▶ Your assignment
When the word "donut" shows up in a line of the data below, copy that whole line.

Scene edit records
------------------------

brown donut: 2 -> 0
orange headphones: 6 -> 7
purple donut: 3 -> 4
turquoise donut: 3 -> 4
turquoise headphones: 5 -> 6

------------------------

▶ Exercise output
brown donut: 2 -> 0
purple donut: 3 -> 4
turquoise donut: 3 -> 4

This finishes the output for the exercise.